Restate each record below word for word, skipping images.

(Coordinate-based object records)
::::::

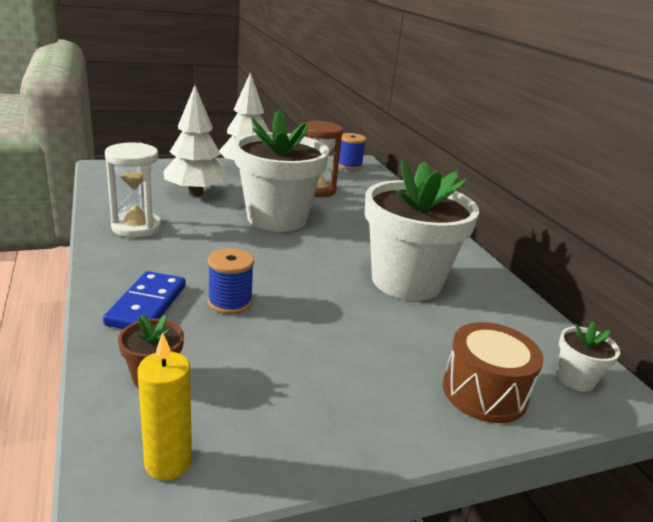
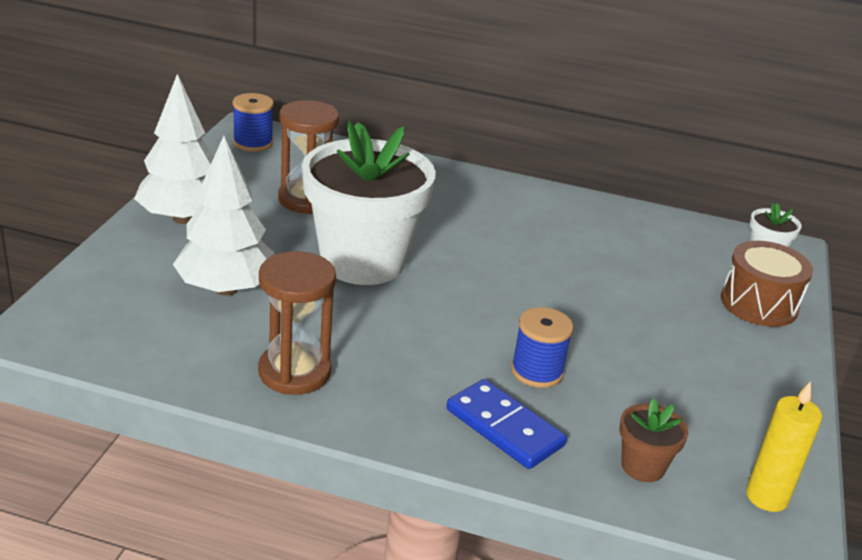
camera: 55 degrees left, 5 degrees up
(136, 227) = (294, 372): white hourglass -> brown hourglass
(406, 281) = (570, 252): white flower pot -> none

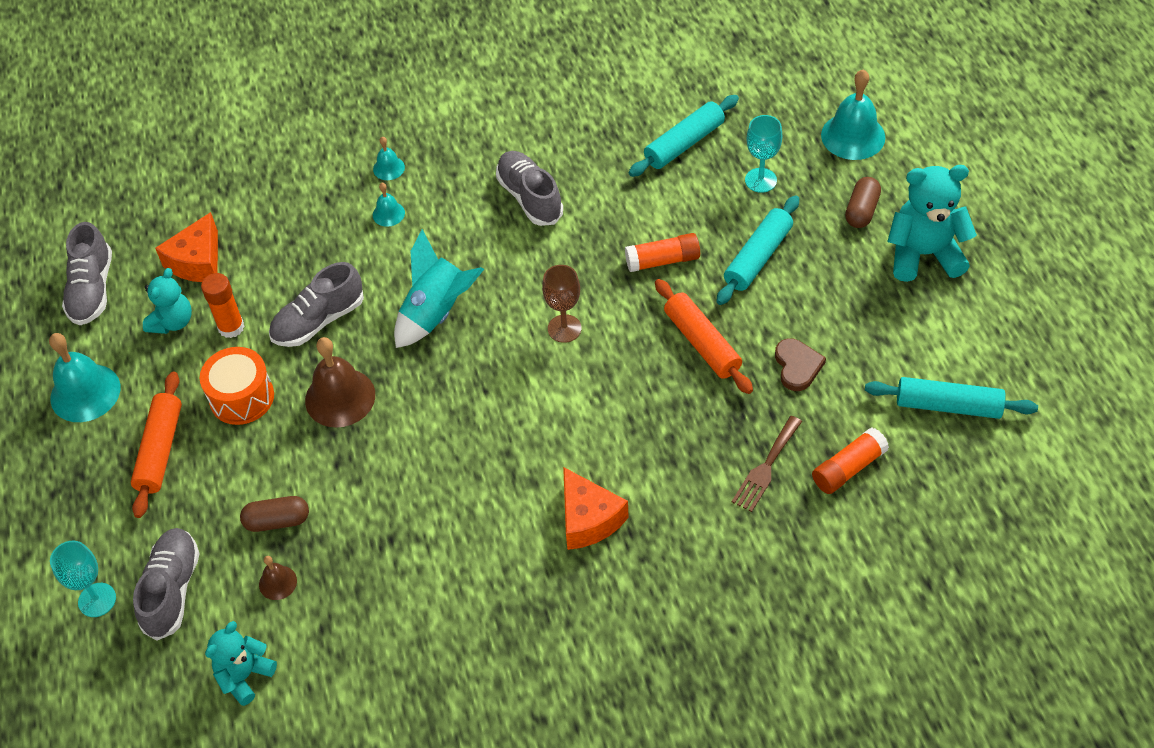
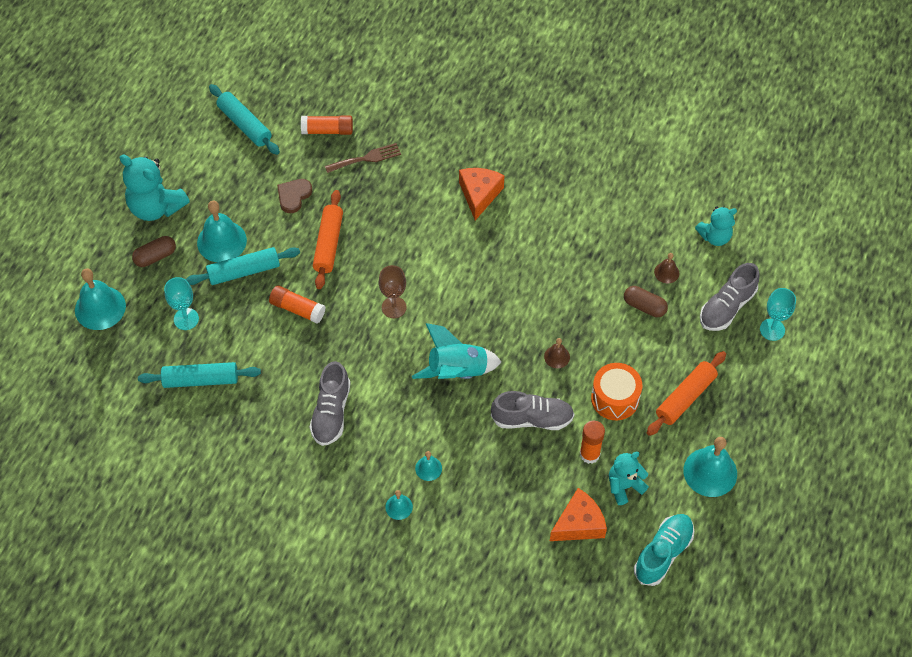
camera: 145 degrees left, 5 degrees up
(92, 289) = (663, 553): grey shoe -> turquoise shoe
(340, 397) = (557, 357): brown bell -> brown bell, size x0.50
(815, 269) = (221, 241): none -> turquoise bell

::::::

» ANSWER
camera: 55 degrees left, 5 degrees up
(136, 227) = (294, 372): white hourglass -> brown hourglass
(406, 281) = (570, 252): white flower pot -> none

camera: 145 degrees left, 5 degrees up
(92, 289) = (663, 553): grey shoe -> turquoise shoe
(340, 397) = (557, 357): brown bell -> brown bell, size x0.50
(815, 269) = (221, 241): none -> turquoise bell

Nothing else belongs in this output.